> TASK DETAILS: Could you transcribe the listing word for word, from its start through the line containing "road 3 (secondary): [(95,54),(288,0)]", and leave the pictures out of your answer?

** Start EXTRACTED RECORDS **

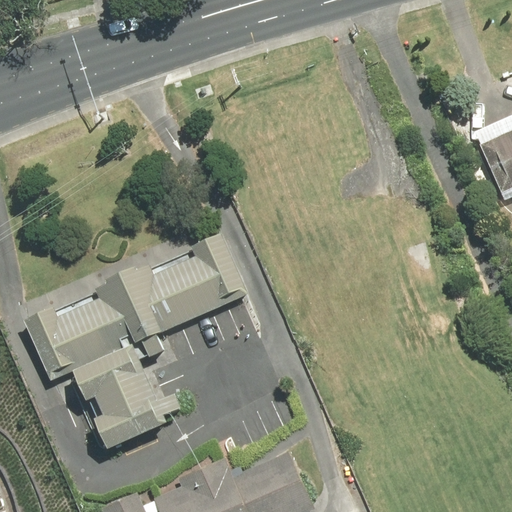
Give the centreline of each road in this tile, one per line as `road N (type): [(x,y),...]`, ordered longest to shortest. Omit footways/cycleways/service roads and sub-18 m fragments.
road 1 (residential): [(511,322),(370,0)]
road 2 (track): [(387,195),(381,139),(327,0)]
road 3 (secondary): [(95,54),(288,0)]
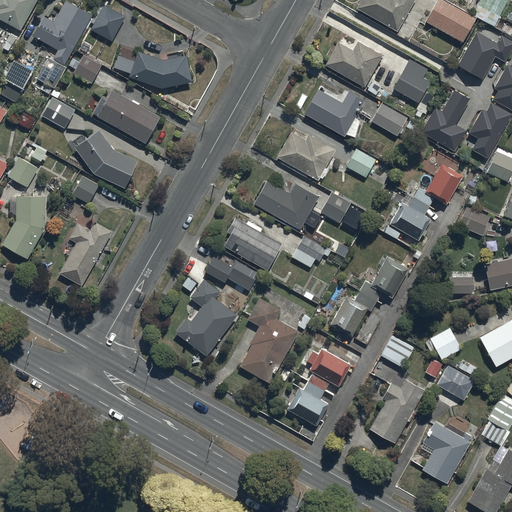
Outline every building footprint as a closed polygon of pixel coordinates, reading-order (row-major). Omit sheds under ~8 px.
[(0,0),(0,19),(20,31),(37,0),(0,0)] [(361,0),(356,9),(397,33),(416,0),(361,0)] [(441,0),(437,0),(425,22),(462,43),(476,19),(441,0)] [(507,0),(479,0),(472,15),(495,27),(507,0)] [(44,17),(33,36),(70,57),(93,17),(66,1),(54,23),(44,17)] [(112,42),(126,17),(105,6),(91,31),(112,42)] [(511,49),(511,41),(502,35),(497,44),(477,33),(458,65),(483,79),(495,57),(505,62),(511,49)] [(337,43),(325,66),(364,88),(382,56),(357,42),(352,51),(337,43)] [(131,74),(130,77),(162,89),(192,82),(187,57),(164,62),(138,52),(134,61),(118,55),(114,68),(131,74)] [(91,84),(102,65),(83,55),(73,74),(91,84)] [(65,68),(49,58),(36,79),(44,83),(41,89),(49,94),(65,68)] [(409,59),(393,90),(418,103),(429,82),(422,78),(427,68),(409,59)] [(0,93),(16,102),(33,72),(13,61),(0,84),(0,93)] [(511,66),(507,64),(494,88),(498,90),(493,100),(511,110),(511,66)] [(318,89),(304,114),(343,137),(344,135),(355,138),(359,123),(355,119),(364,102),(348,92),(342,103),(318,89)] [(470,99),(454,90),(442,112),(435,108),(422,133),(455,151),(466,131),(455,125),(470,99)] [(93,114),(146,144),(160,118),(112,91),(108,99),(103,96),(93,114)] [(75,110),(52,98),(43,117),(66,129),(75,110)] [(381,103),(371,121),(396,136),(407,119),(381,103)] [(511,114),(491,103),(486,112),(482,110),(469,134),(478,139),(472,149),(488,158),(511,114)] [(99,130),(75,148),(94,174),(125,188),(138,162),(113,150),(99,130)] [(335,150),(308,135),(305,141),(290,133),(277,157),(317,179),(318,178),(322,180),(328,170),(325,168),(335,150)] [(38,146),(32,157),(41,162),(43,160),(44,161),(47,156),(45,155),(47,151),(38,146)] [(511,156),(511,153),(497,148),(487,174),(508,182),(511,170),(511,159),(511,156)] [(356,149),(345,167),(365,178),(376,160),(356,149)] [(8,176),(28,187),(38,168),(19,158),(8,176)] [(0,179),(8,165),(0,160),(0,179)] [(424,192),(433,199),(446,206),(462,180),(439,166),(424,192)] [(99,187),(83,177),(72,195),(88,204),(99,187)] [(266,181),(254,204),(300,230),(318,198),(295,184),(289,195),(266,181)] [(417,188),(412,197),(407,194),(399,207),(390,224),(418,241),(431,220),(424,215),(433,199),(424,192),(417,188)] [(45,229),(46,198),(42,197),(42,192),(22,191),(22,197),(17,197),(16,221),(3,245),(28,259),(45,229)] [(351,203),(332,193),(321,212),(340,223),(351,203)] [(511,194),(503,215),(511,219),(511,194)] [(365,215),(351,207),(343,221),(357,229),(365,215)] [(467,229),(481,235),(488,217),(474,212),(467,229)] [(229,234),(223,246),(267,271),(281,245),(259,233),(261,229),(247,221),(245,224),(234,218),(226,233),(229,234)] [(82,287),(112,232),(94,222),(90,230),(78,223),(69,239),(77,243),(59,274),(82,287)] [(330,252),(303,237),(291,257),(310,268),(315,259),(319,262),(323,254),(327,256),(330,252)] [(213,256),(205,272),(225,283),(228,279),(250,291),(260,274),(236,260),(232,267),(213,256)] [(391,299),(408,270),(387,258),(371,285),(365,282),(354,300),(347,296),(330,325),(351,338),(367,310),(370,311),(381,293),(391,299)] [(511,285),(511,259),(484,265),(489,290),(511,285)] [(473,294),(473,277),(448,277),(448,294),(473,294)] [(205,357),(236,316),(214,299),(220,292),(203,279),(189,298),(201,306),(190,321),(186,318),(174,334),(205,357)] [(269,384),(298,332),(276,320),(281,309),(259,297),(246,320),(258,327),(248,344),(251,345),(239,367),(269,384)] [(511,318),(479,338),(495,366),(511,356),(511,318)] [(460,351),(448,328),(429,338),(430,340),(424,343),(429,353),(436,350),(441,361),(460,351)] [(392,335),(380,355),(403,368),(415,348),(392,335)] [(307,382),(324,391),(328,382),(338,387),(350,365),(321,350),(318,355),(312,352),(307,362),(312,365),(309,370),(312,372),(307,382)] [(435,377),(441,365),(431,360),(425,372),(435,377)] [(447,366),(436,385),(464,401),(475,382),(447,366)] [(414,410),(424,391),(405,381),(400,389),(390,384),(381,400),(385,402),(370,431),(394,444),(407,421),(409,423),(415,411),(414,410)] [(324,391),(307,382),(302,392),(297,389),(286,410),(317,426),(328,405),(319,400),(324,391)] [(501,446),(508,432),(507,432),(511,421),(511,405),(511,402),(511,399),(500,394),(486,420),(489,421),(481,436),(501,446)] [(447,484),(470,443),(468,442),(471,436),(447,422),(444,428),(435,422),(423,443),(434,449),(422,470),(447,484)] [(482,511),(495,511),(511,485),(511,451),(507,449),(500,462),(494,459),(488,470),(486,469),(467,503),(482,511)]
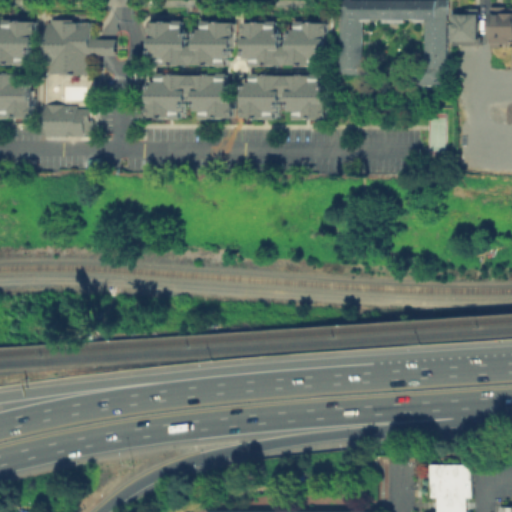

** End EXTRACTED RECORDS **

> ANSWER:
Give the centreline of each road in this tile, one per line as `road N (type): [(x,y),...]`, ordered longest to shortest. Omit footways/cycleways/service roads and sub-18 m fragments.
road 1 (residential): [(511,322),(370,0)]
road 2 (track): [(387,195),(381,139),(327,0)]
road 3 (secondary): [(95,54),(288,0)]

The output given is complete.